REQUIRED ACTION:
Please work out how many lines below contain the word "purple", and reply with only that number.

Image change detection data:
Segment Open

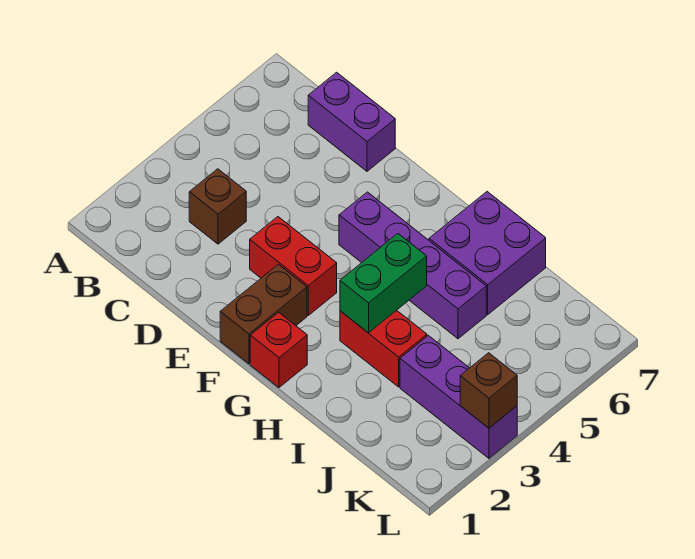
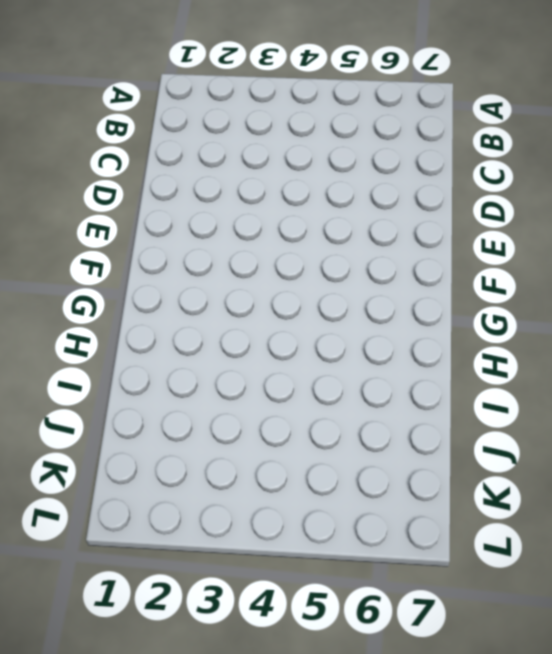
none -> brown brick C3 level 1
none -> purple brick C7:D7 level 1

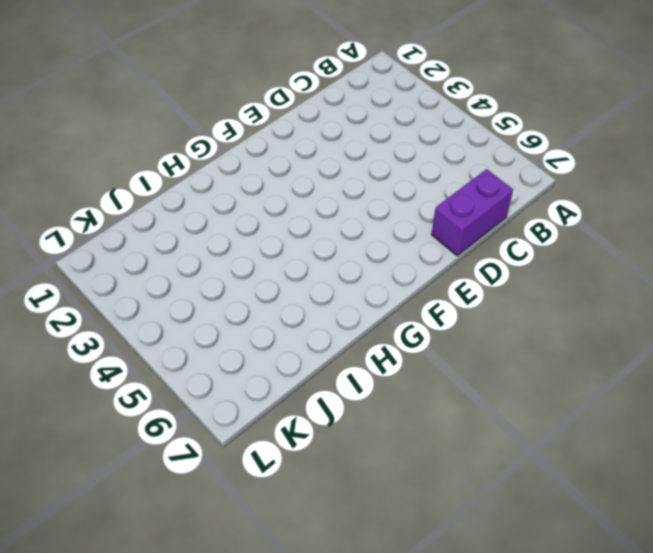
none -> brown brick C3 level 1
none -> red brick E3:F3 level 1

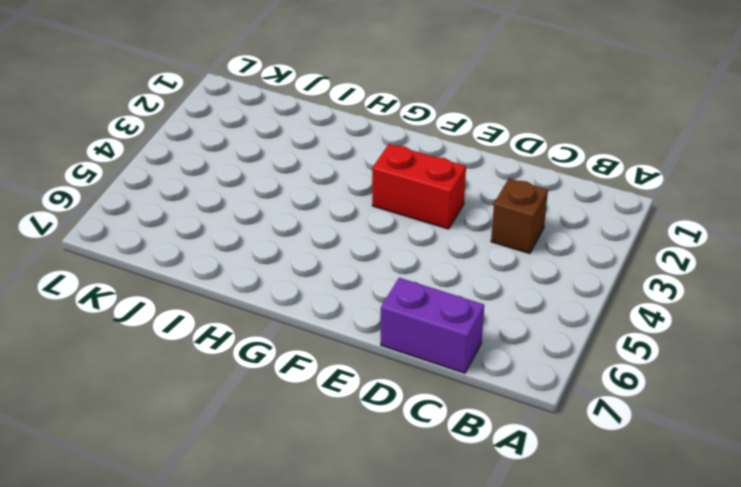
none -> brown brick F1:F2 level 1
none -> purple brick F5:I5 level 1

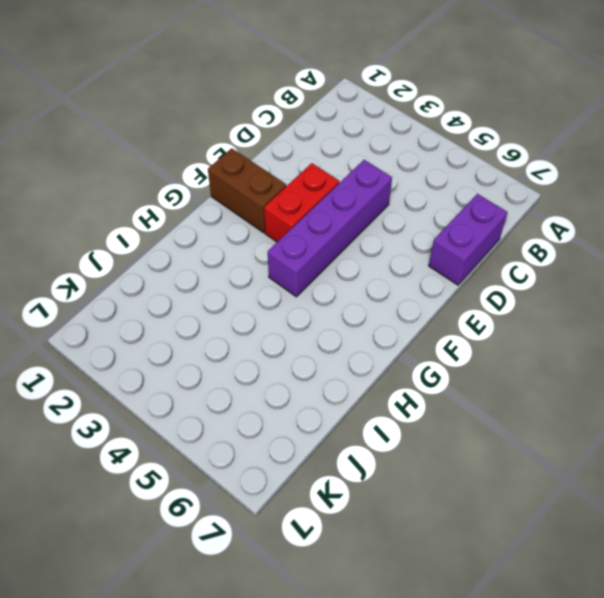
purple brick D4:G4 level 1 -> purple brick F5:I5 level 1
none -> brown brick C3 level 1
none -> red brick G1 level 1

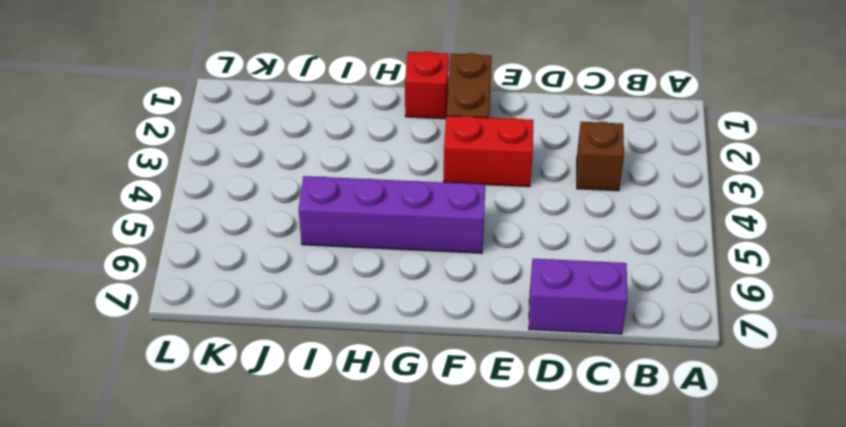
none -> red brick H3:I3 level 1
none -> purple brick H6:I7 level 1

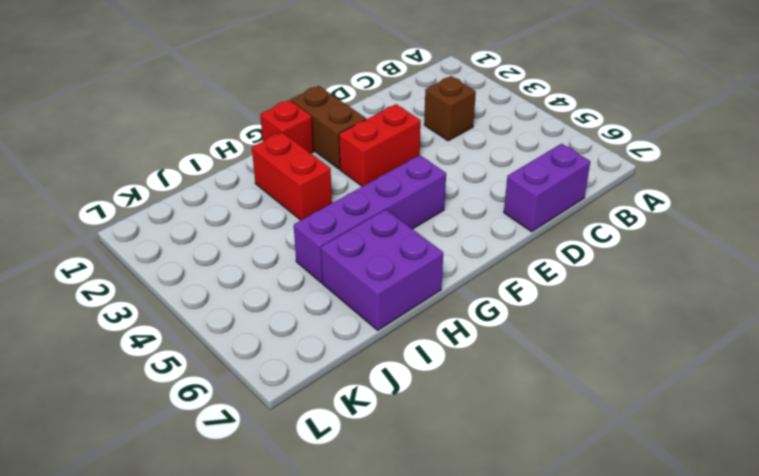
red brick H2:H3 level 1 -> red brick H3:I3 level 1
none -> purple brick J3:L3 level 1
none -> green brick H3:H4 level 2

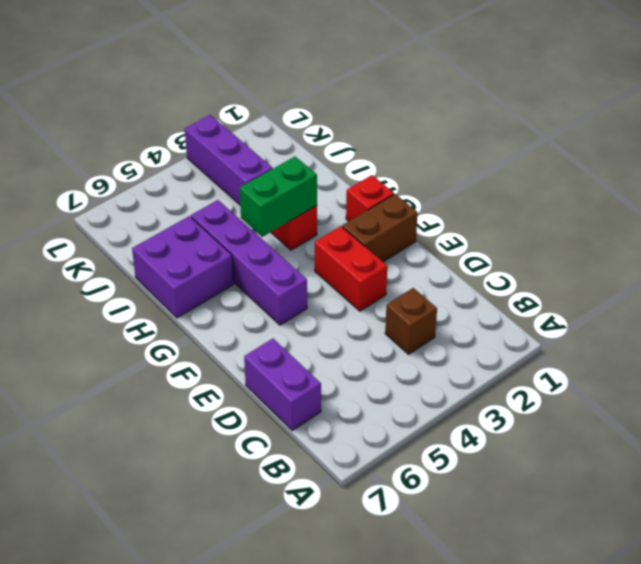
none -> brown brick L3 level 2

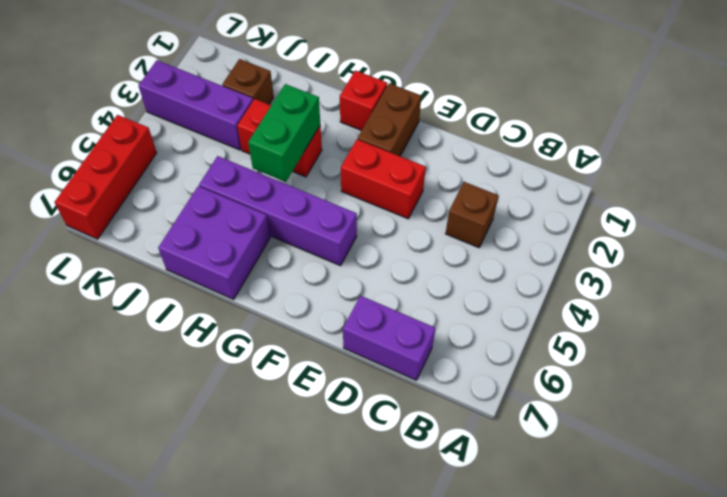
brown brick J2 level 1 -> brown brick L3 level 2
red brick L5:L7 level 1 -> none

Segment Closed

WRITTEN ANSWER:
5